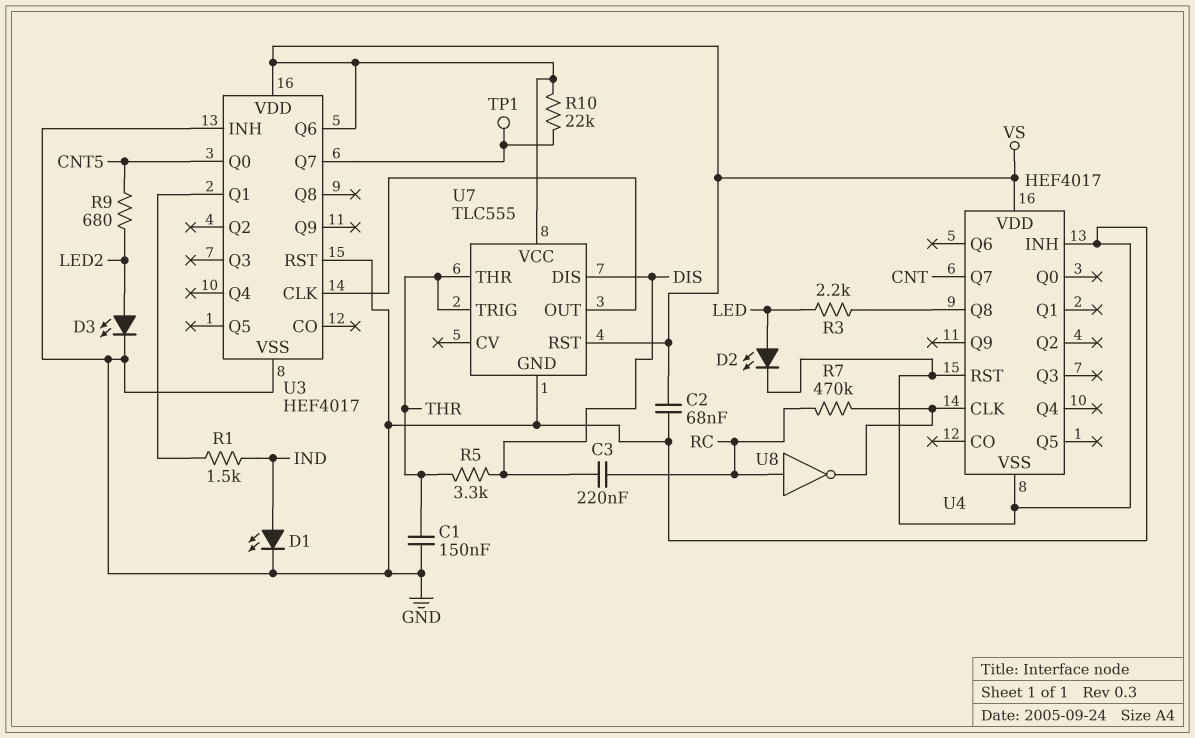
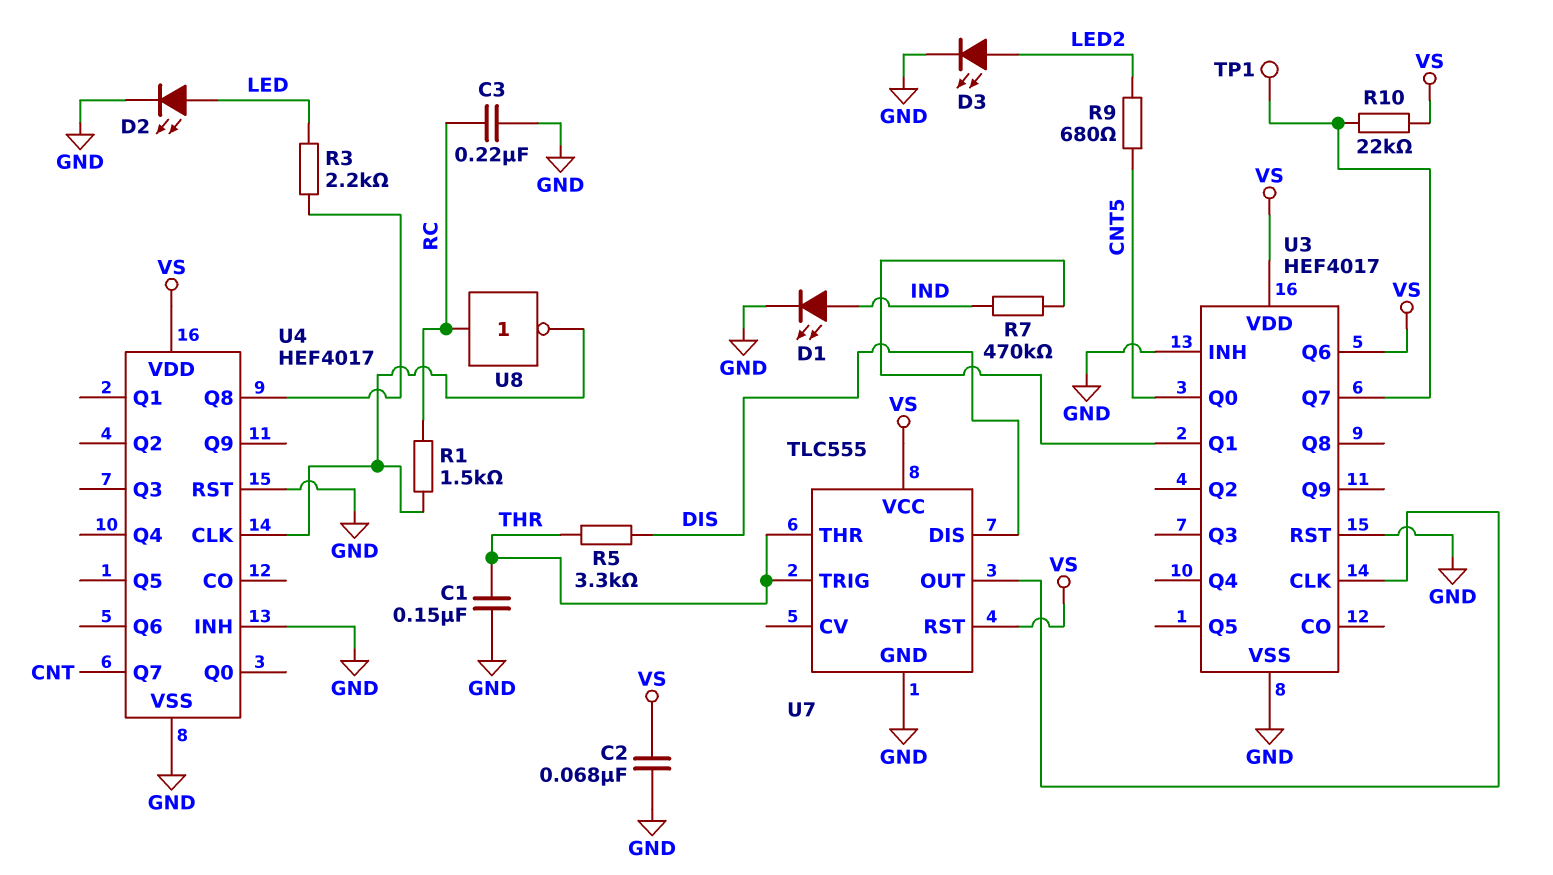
C3: 220nF (DIS, RC) -> 220nF (GND, RC)
R1: 1.5k (IND, U3/Q1) -> 1.5k (RC, U4/CLK)
R7: 470k (RC, U4/CLK) -> 470k (IND, U3/Q1)

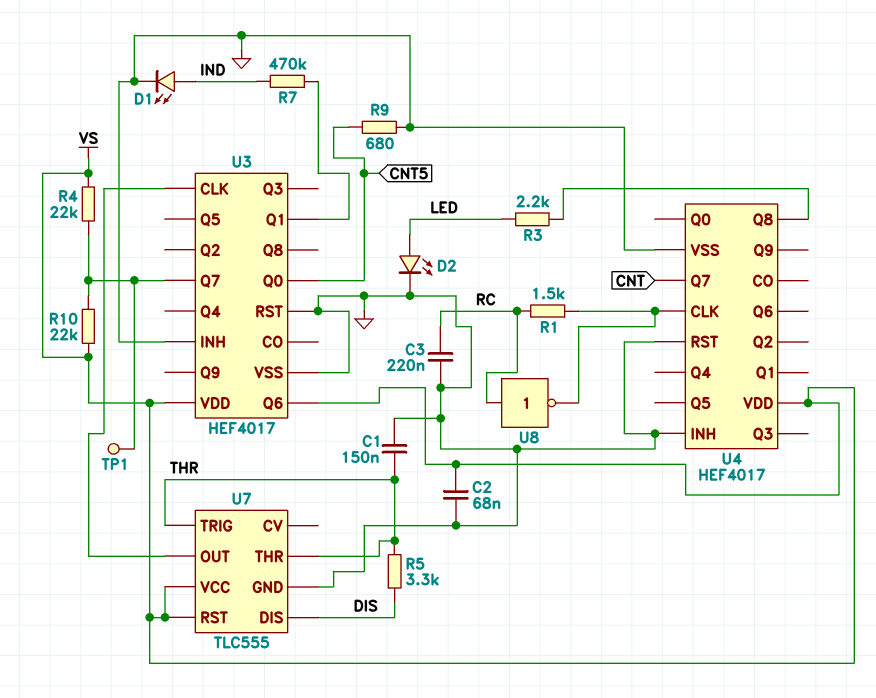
D3: LED (A LED2, K GND) -> none
R4: none -> 22k (U3/Q7, VS)
R9: 680 (CNT5, LED2) -> 680 (CNT5, GND)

__________________________________________________

**WORK REQUEST**
The result should be the full listing, retyped exactly and free of pictures.

**OUTPUT OF THE EXERCISE**
C3: 220nF (DIS, RC) -> 220nF (GND, RC)
R1: 1.5k (IND, U3/Q1) -> 1.5k (RC, U4/CLK)
R7: 470k (RC, U4/CLK) -> 470k (IND, U3/Q1)

D3: LED (A LED2, K GND) -> none
R4: none -> 22k (U3/Q7, VS)
R9: 680 (CNT5, LED2) -> 680 (CNT5, GND)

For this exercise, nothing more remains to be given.